** Opening Records shown block **
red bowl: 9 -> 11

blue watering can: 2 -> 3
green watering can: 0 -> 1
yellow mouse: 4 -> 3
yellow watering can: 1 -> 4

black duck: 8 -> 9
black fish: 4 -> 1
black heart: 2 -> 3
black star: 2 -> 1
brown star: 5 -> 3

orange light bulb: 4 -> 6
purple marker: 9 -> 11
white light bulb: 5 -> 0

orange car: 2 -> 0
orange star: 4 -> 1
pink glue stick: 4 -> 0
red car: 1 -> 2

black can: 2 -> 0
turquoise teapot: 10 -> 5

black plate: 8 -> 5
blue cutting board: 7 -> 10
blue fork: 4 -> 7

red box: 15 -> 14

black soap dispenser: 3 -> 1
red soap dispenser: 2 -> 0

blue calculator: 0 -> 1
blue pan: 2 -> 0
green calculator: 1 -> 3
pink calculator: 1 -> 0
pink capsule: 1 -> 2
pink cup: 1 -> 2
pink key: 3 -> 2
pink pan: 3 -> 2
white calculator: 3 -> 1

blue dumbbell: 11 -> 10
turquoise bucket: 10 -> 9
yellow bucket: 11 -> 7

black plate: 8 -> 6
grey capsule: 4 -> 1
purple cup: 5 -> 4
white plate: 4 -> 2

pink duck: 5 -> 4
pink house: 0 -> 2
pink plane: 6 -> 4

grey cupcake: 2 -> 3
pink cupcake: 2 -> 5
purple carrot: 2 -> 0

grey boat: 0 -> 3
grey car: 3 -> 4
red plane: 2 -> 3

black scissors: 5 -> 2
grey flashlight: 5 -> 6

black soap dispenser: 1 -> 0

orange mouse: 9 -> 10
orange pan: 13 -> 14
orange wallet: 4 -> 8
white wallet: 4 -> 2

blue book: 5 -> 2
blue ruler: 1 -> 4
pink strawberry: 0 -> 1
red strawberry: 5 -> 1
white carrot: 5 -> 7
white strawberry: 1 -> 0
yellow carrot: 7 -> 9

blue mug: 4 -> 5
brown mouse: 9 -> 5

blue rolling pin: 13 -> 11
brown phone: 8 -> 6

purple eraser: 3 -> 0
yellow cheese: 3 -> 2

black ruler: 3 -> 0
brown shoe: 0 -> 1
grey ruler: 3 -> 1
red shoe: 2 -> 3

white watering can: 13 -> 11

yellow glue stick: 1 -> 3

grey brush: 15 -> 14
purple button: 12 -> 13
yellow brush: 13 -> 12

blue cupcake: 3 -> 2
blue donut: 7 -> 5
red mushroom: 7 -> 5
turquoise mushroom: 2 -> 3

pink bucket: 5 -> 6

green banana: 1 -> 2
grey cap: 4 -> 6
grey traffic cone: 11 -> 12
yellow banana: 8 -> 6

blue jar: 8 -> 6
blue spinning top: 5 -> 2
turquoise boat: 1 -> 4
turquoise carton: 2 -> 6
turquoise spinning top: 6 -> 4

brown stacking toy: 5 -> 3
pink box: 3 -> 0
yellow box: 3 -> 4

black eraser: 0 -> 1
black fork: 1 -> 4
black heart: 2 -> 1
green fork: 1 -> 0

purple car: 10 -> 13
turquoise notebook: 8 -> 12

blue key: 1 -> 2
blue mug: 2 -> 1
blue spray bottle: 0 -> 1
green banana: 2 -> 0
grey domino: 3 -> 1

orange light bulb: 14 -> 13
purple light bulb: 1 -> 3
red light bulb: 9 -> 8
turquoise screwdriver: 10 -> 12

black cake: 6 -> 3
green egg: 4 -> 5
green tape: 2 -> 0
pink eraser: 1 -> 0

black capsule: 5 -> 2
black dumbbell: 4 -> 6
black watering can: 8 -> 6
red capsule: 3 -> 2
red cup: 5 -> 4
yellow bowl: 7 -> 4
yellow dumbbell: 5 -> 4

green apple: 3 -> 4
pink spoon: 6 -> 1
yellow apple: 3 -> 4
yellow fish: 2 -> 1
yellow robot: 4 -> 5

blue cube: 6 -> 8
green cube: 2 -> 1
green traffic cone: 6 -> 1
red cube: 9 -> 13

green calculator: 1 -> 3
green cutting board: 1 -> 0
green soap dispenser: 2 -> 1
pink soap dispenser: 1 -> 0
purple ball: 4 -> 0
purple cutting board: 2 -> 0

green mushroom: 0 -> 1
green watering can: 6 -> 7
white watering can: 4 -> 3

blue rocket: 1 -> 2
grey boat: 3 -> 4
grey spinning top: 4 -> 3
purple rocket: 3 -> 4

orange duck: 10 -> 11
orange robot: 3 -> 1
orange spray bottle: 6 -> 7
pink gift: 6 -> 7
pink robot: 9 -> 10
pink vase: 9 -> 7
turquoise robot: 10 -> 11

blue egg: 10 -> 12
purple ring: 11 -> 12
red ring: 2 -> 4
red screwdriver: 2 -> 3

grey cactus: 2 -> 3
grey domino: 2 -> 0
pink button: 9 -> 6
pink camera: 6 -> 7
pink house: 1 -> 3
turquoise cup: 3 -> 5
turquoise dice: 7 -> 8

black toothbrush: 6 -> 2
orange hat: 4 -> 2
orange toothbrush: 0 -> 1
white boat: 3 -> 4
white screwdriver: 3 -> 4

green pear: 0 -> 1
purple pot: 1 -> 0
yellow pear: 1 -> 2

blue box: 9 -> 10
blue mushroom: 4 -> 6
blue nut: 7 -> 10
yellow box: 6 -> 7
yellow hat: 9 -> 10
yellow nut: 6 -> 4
** Closing Records shown block **
Problem description
From the line that has "grey ruler: 3 -> 1" through the line that has "red screwdriver: 2 -> 3", copy every line exactly as it appears above, and leave out all others.

Exercise answer
grey ruler: 3 -> 1
red shoe: 2 -> 3

white watering can: 13 -> 11

yellow glue stick: 1 -> 3

grey brush: 15 -> 14
purple button: 12 -> 13
yellow brush: 13 -> 12

blue cupcake: 3 -> 2
blue donut: 7 -> 5
red mushroom: 7 -> 5
turquoise mushroom: 2 -> 3

pink bucket: 5 -> 6

green banana: 1 -> 2
grey cap: 4 -> 6
grey traffic cone: 11 -> 12
yellow banana: 8 -> 6

blue jar: 8 -> 6
blue spinning top: 5 -> 2
turquoise boat: 1 -> 4
turquoise carton: 2 -> 6
turquoise spinning top: 6 -> 4

brown stacking toy: 5 -> 3
pink box: 3 -> 0
yellow box: 3 -> 4

black eraser: 0 -> 1
black fork: 1 -> 4
black heart: 2 -> 1
green fork: 1 -> 0

purple car: 10 -> 13
turquoise notebook: 8 -> 12

blue key: 1 -> 2
blue mug: 2 -> 1
blue spray bottle: 0 -> 1
green banana: 2 -> 0
grey domino: 3 -> 1

orange light bulb: 14 -> 13
purple light bulb: 1 -> 3
red light bulb: 9 -> 8
turquoise screwdriver: 10 -> 12

black cake: 6 -> 3
green egg: 4 -> 5
green tape: 2 -> 0
pink eraser: 1 -> 0

black capsule: 5 -> 2
black dumbbell: 4 -> 6
black watering can: 8 -> 6
red capsule: 3 -> 2
red cup: 5 -> 4
yellow bowl: 7 -> 4
yellow dumbbell: 5 -> 4

green apple: 3 -> 4
pink spoon: 6 -> 1
yellow apple: 3 -> 4
yellow fish: 2 -> 1
yellow robot: 4 -> 5

blue cube: 6 -> 8
green cube: 2 -> 1
green traffic cone: 6 -> 1
red cube: 9 -> 13

green calculator: 1 -> 3
green cutting board: 1 -> 0
green soap dispenser: 2 -> 1
pink soap dispenser: 1 -> 0
purple ball: 4 -> 0
purple cutting board: 2 -> 0

green mushroom: 0 -> 1
green watering can: 6 -> 7
white watering can: 4 -> 3

blue rocket: 1 -> 2
grey boat: 3 -> 4
grey spinning top: 4 -> 3
purple rocket: 3 -> 4

orange duck: 10 -> 11
orange robot: 3 -> 1
orange spray bottle: 6 -> 7
pink gift: 6 -> 7
pink robot: 9 -> 10
pink vase: 9 -> 7
turquoise robot: 10 -> 11

blue egg: 10 -> 12
purple ring: 11 -> 12
red ring: 2 -> 4
red screwdriver: 2 -> 3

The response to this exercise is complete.